● **GOAL OF THE EXERCISE**
The stretch wanted below opens at the line containing "(168, 309) = (757, 411): none" and closes at the line containing "(601, 354) = (655, 173): none -> grey star". Please return it exactly, with no other lines.

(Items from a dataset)
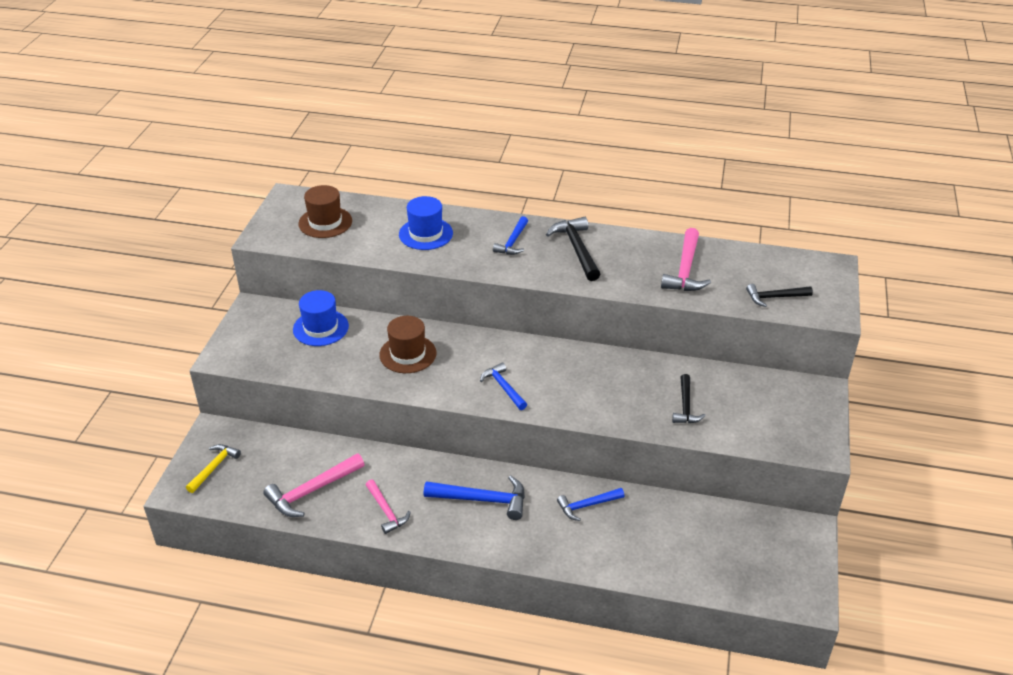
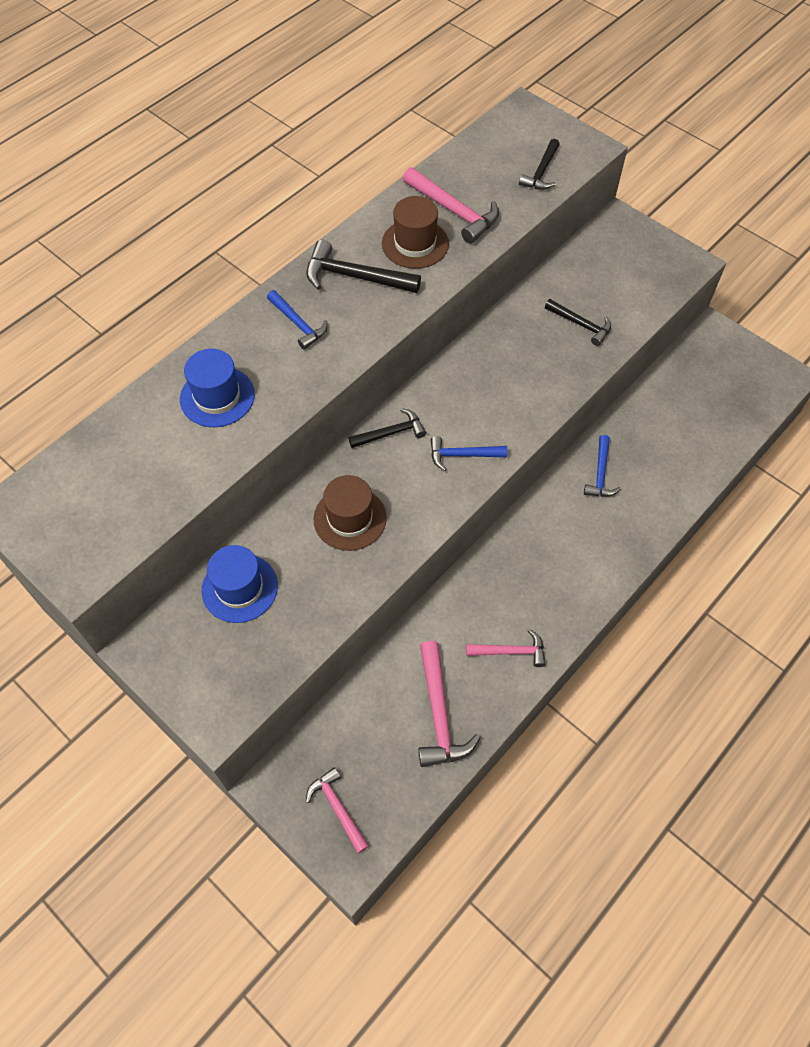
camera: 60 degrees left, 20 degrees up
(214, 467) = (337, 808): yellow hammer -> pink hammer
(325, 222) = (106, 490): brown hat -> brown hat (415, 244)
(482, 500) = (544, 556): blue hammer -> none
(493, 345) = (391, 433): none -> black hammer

---

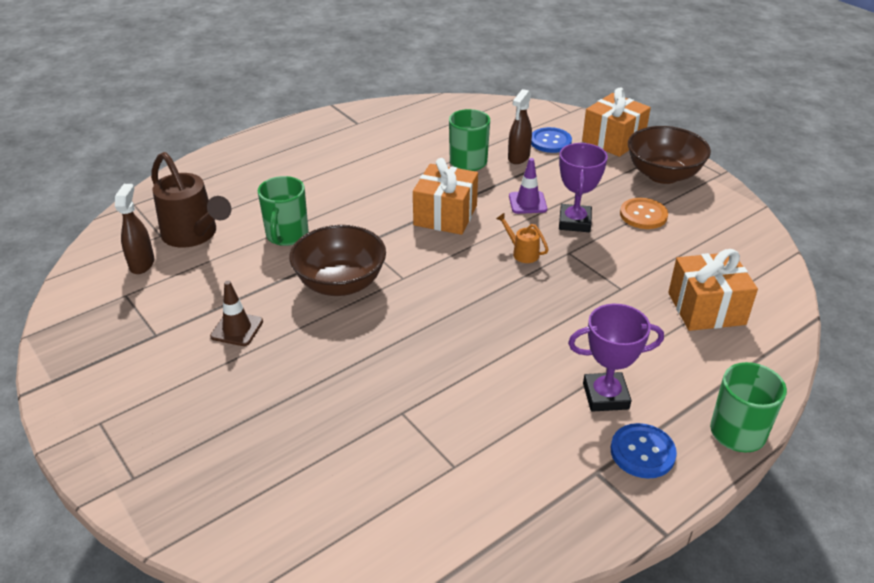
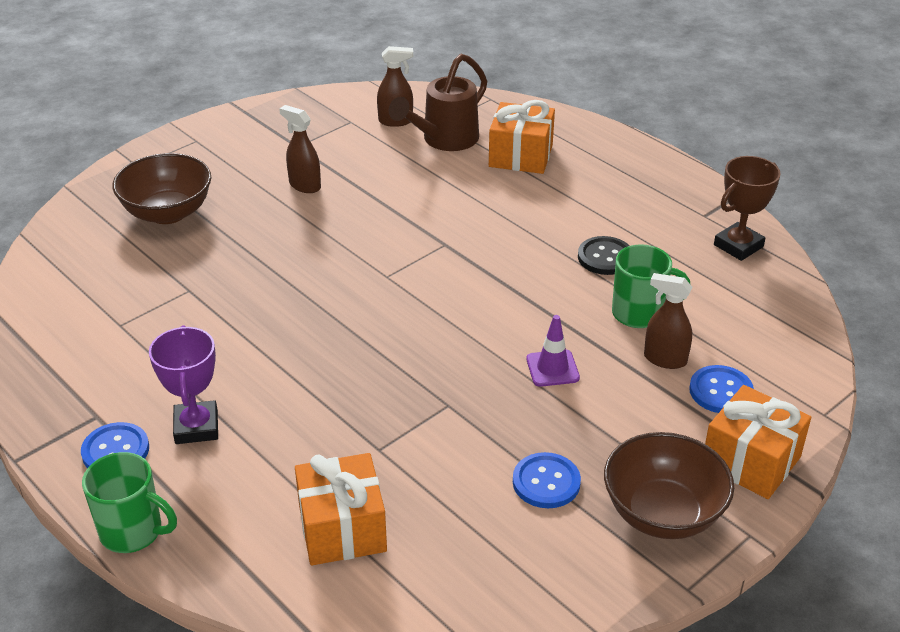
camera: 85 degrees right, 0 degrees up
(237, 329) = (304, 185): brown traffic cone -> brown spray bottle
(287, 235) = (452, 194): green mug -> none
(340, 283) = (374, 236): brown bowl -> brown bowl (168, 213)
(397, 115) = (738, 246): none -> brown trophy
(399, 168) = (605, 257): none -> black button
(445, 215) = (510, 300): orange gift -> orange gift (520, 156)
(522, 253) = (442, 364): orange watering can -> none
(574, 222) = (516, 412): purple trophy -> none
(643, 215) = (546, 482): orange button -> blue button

==

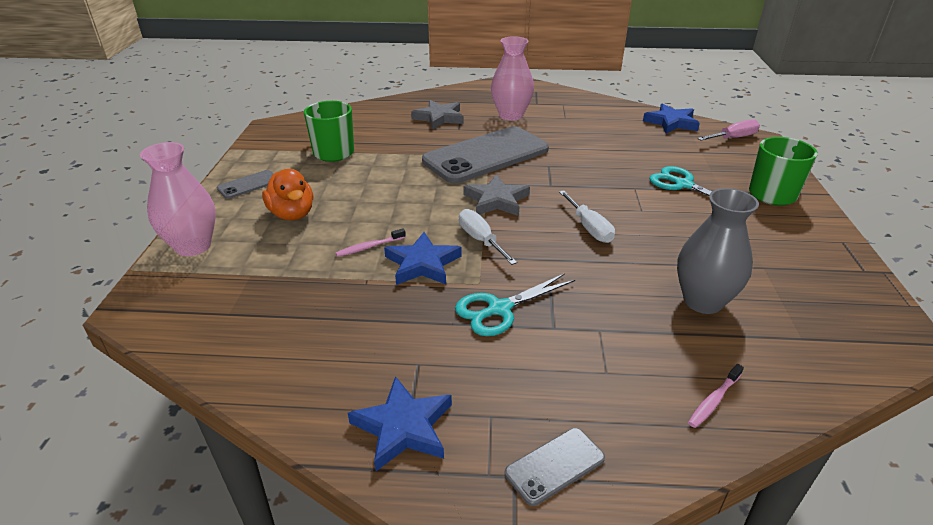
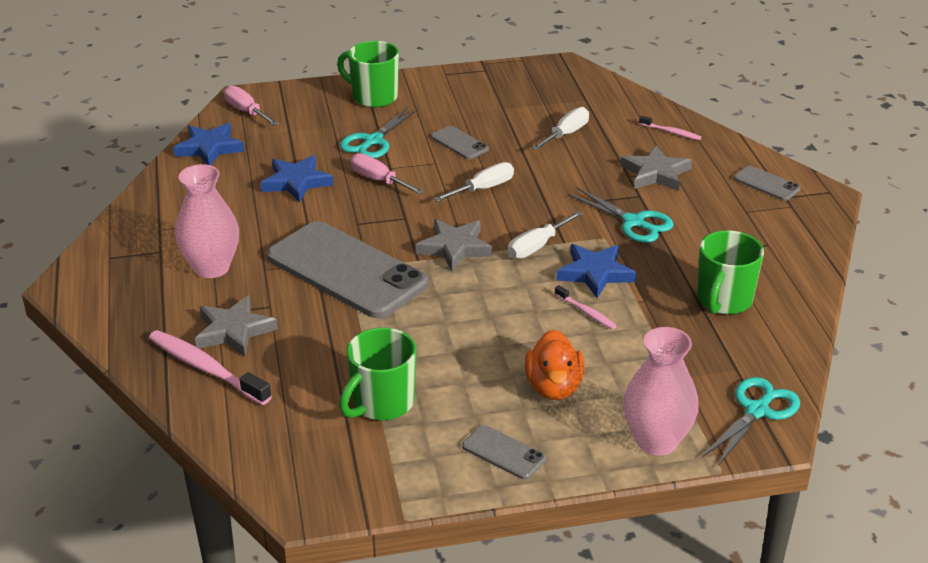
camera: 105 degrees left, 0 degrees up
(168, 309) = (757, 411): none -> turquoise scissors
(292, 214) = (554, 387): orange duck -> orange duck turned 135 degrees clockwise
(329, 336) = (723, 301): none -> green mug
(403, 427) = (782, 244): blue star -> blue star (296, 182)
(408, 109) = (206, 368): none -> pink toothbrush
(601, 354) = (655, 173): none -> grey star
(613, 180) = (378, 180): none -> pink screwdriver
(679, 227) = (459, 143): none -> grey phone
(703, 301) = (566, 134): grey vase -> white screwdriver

● **RESPONSE TO THIS TASK**
(168, 309) = (757, 411): none -> turquoise scissors
(292, 214) = (554, 387): orange duck -> orange duck turned 135 degrees clockwise
(329, 336) = (723, 301): none -> green mug
(403, 427) = (782, 244): blue star -> blue star (296, 182)
(408, 109) = (206, 368): none -> pink toothbrush
(601, 354) = (655, 173): none -> grey star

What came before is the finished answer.